Beginning with the line that contains "C2: none -> 4.7uF (plus +5V, minus GND)" in the material below, print each line exactly until the line that contains "R8: 33k (GND, LIGHT) -> 33k (+5V, LIGHT)" has been printed, then stop.

- **Supplied entries**:

________________

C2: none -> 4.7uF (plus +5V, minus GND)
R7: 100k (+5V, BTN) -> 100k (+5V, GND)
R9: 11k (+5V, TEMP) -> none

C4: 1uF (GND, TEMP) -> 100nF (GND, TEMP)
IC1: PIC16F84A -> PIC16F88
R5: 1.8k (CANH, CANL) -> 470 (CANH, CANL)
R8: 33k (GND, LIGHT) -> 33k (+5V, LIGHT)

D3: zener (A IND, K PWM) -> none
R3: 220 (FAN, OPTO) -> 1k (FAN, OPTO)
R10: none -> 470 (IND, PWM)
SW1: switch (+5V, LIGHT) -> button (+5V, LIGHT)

________________

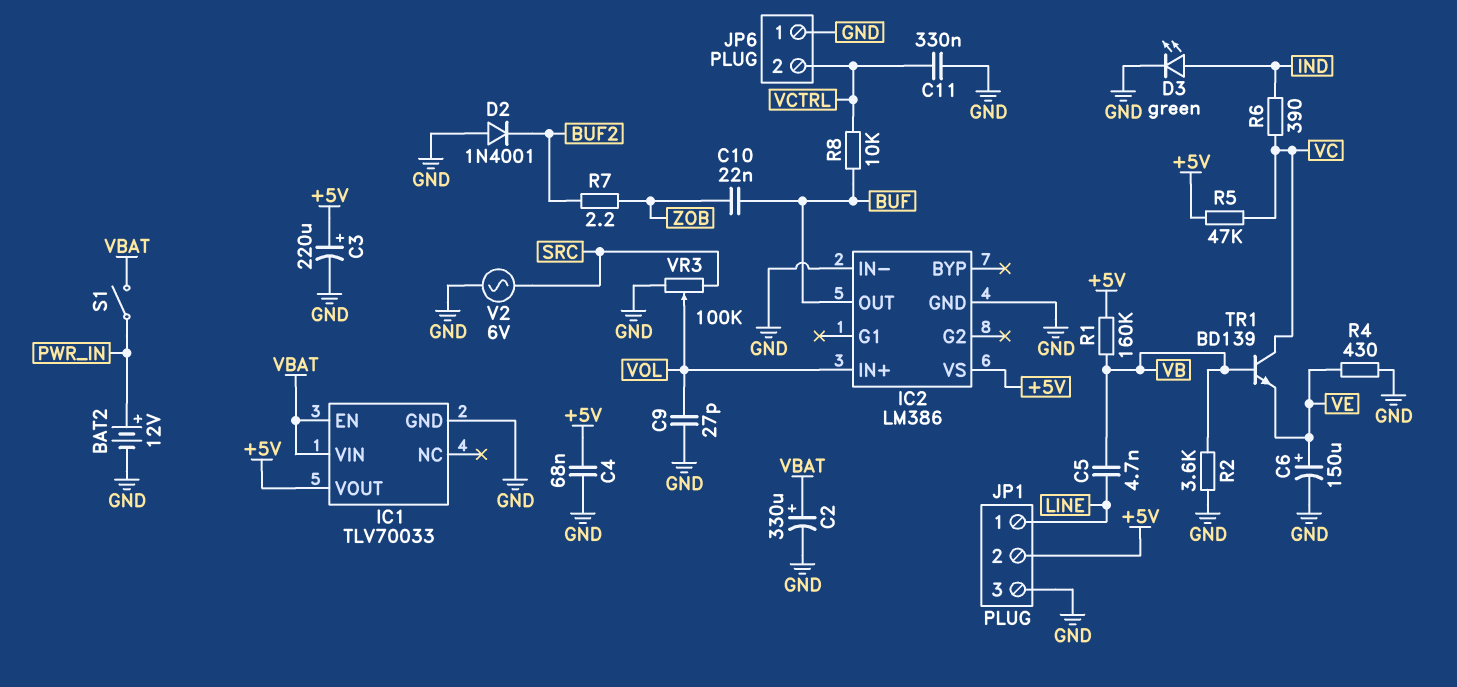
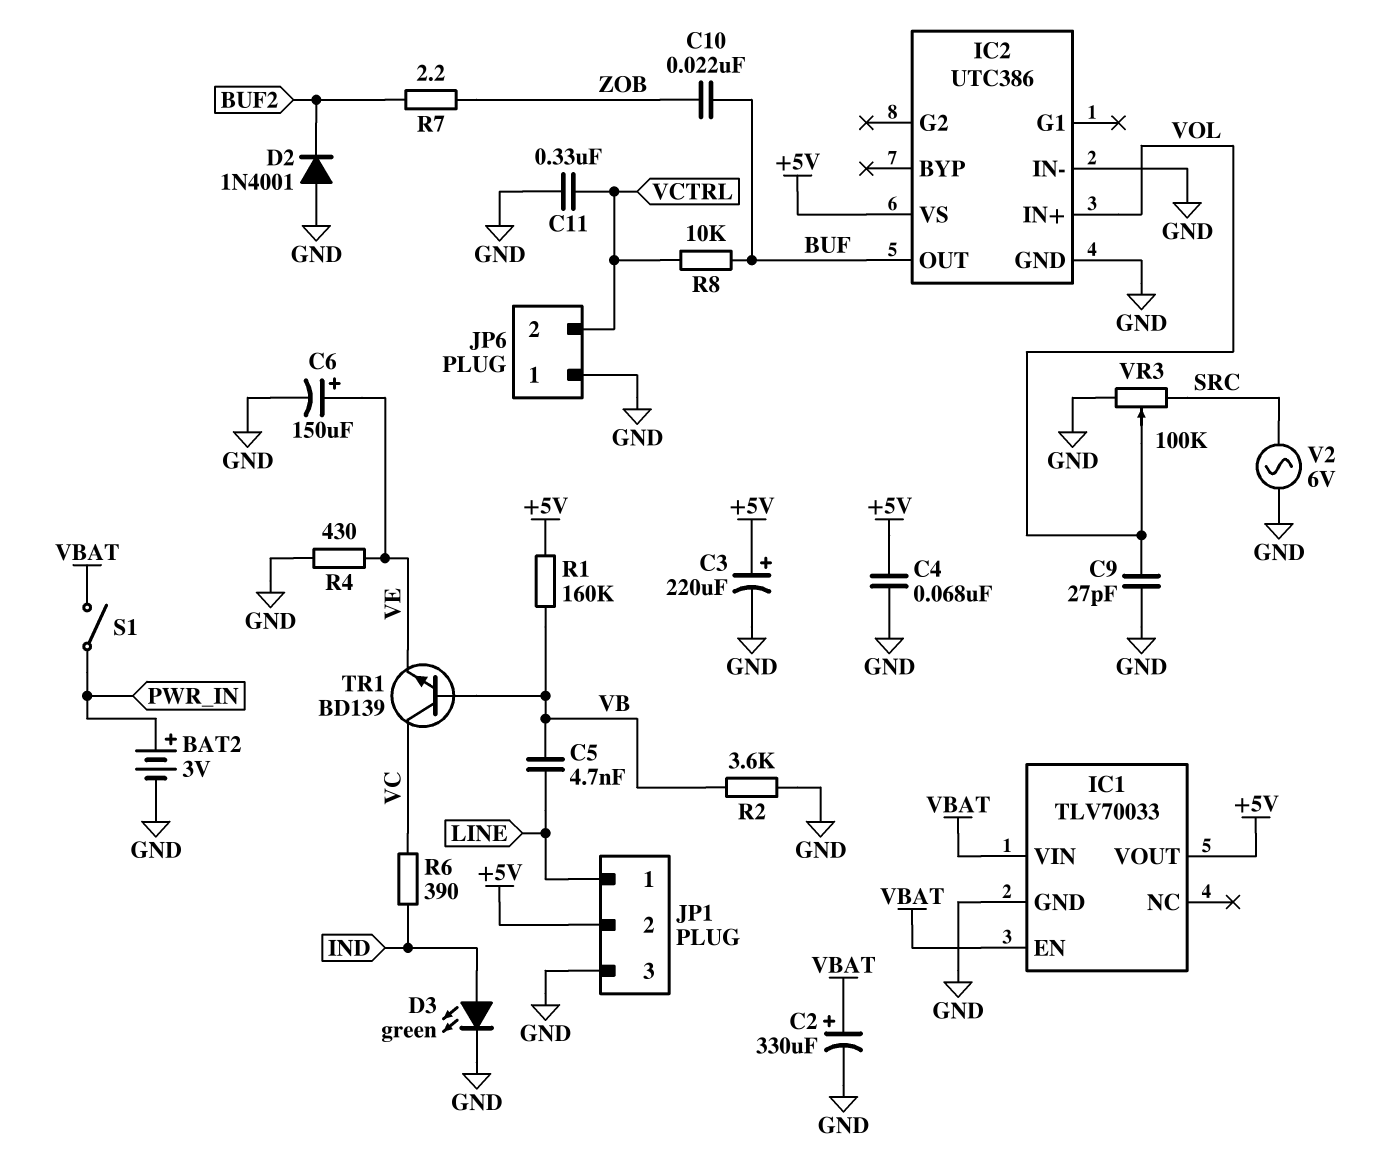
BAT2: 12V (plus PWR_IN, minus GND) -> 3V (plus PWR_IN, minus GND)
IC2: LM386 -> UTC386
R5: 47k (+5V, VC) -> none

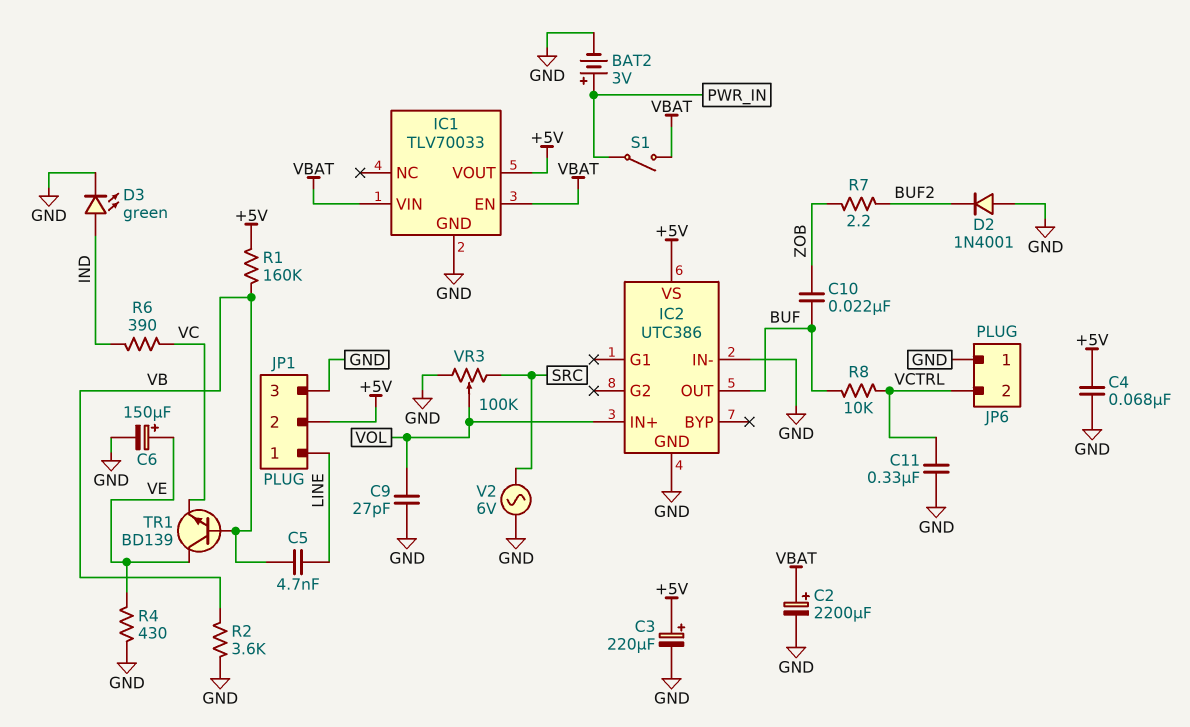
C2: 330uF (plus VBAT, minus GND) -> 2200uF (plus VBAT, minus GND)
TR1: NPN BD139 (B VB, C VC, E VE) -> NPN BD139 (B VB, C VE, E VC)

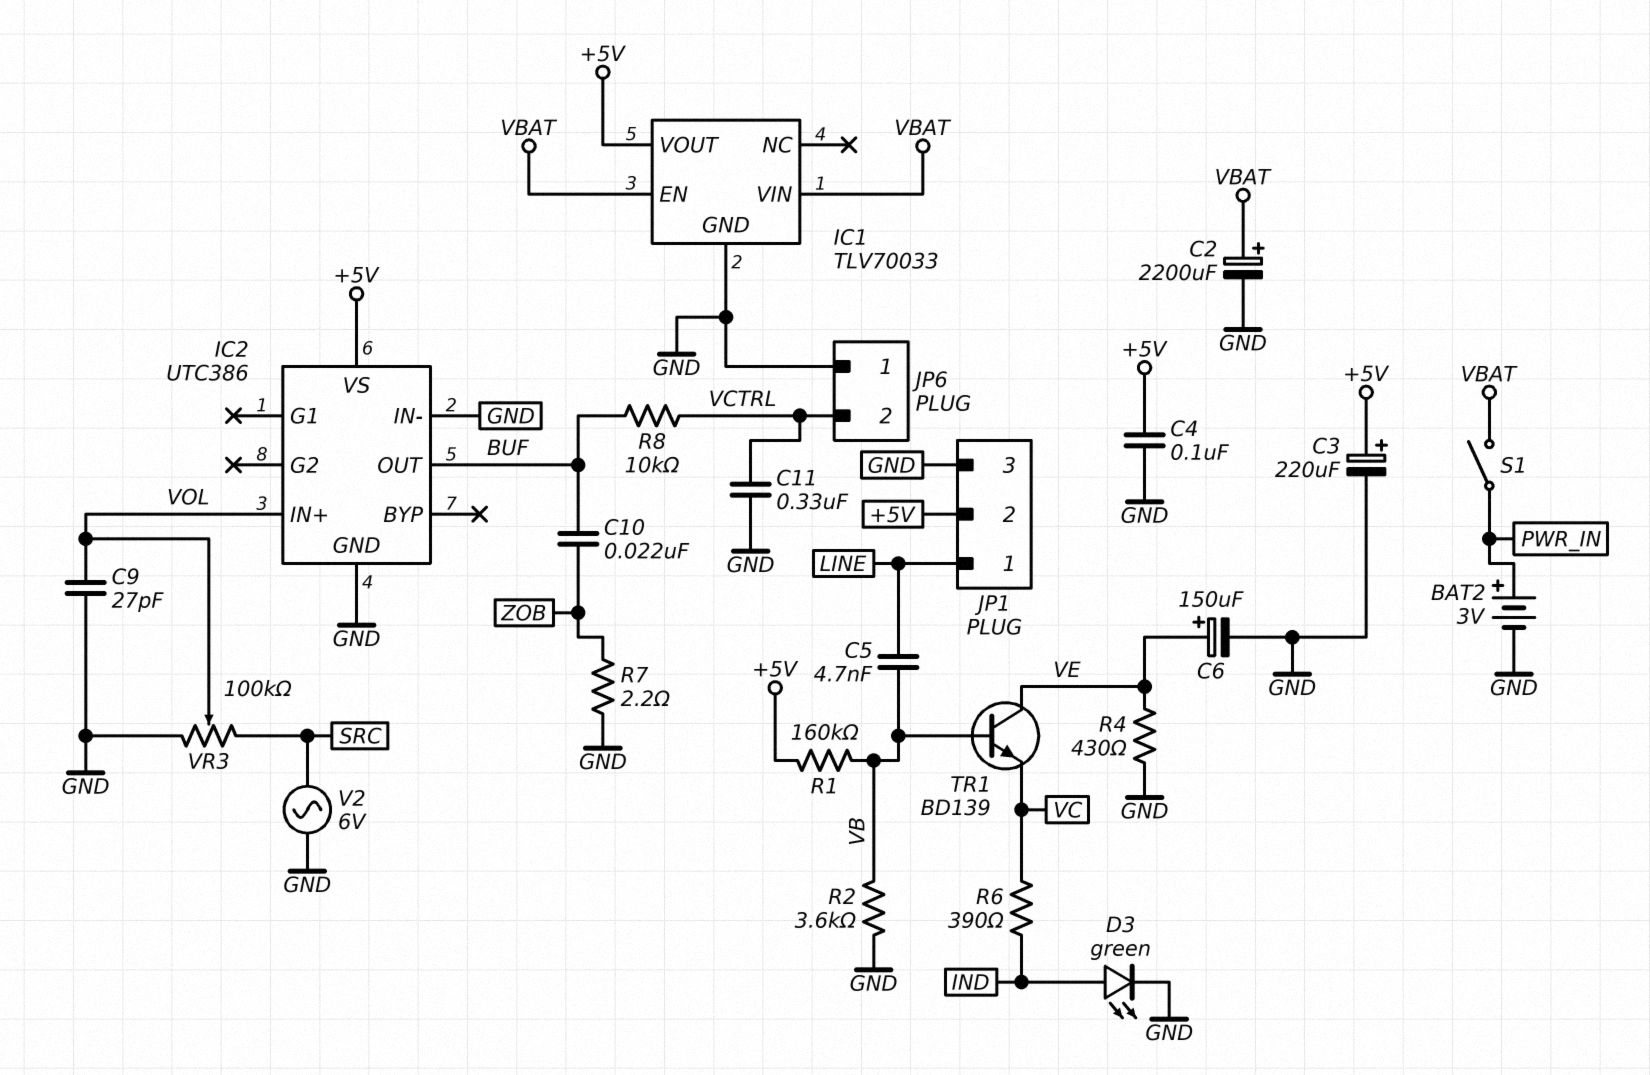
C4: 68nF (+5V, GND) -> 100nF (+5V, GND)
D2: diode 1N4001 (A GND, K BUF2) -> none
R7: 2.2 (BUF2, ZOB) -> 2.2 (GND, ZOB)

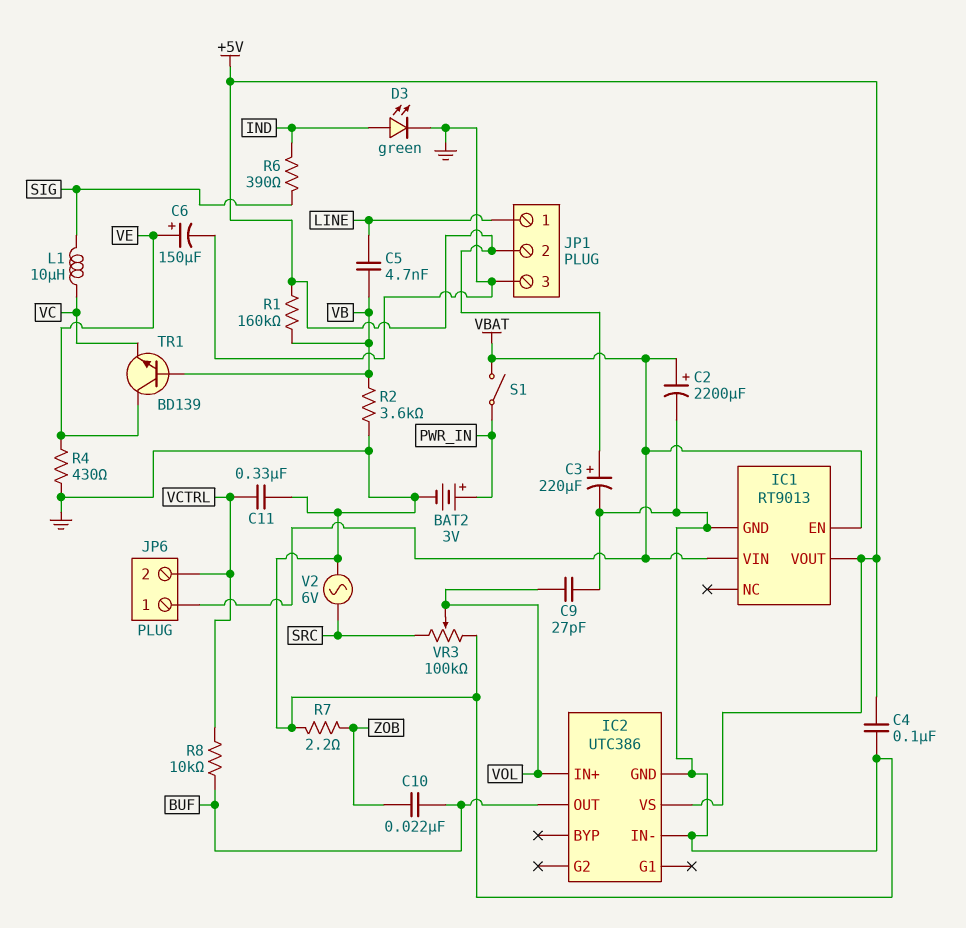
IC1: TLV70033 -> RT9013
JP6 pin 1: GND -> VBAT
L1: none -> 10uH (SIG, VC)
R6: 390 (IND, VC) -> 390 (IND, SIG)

________________

- **Exercise response**:
C2: none -> 4.7uF (plus +5V, minus GND)
R7: 100k (+5V, BTN) -> 100k (+5V, GND)
R9: 11k (+5V, TEMP) -> none

C4: 1uF (GND, TEMP) -> 100nF (GND, TEMP)
IC1: PIC16F84A -> PIC16F88
R5: 1.8k (CANH, CANL) -> 470 (CANH, CANL)
R8: 33k (GND, LIGHT) -> 33k (+5V, LIGHT)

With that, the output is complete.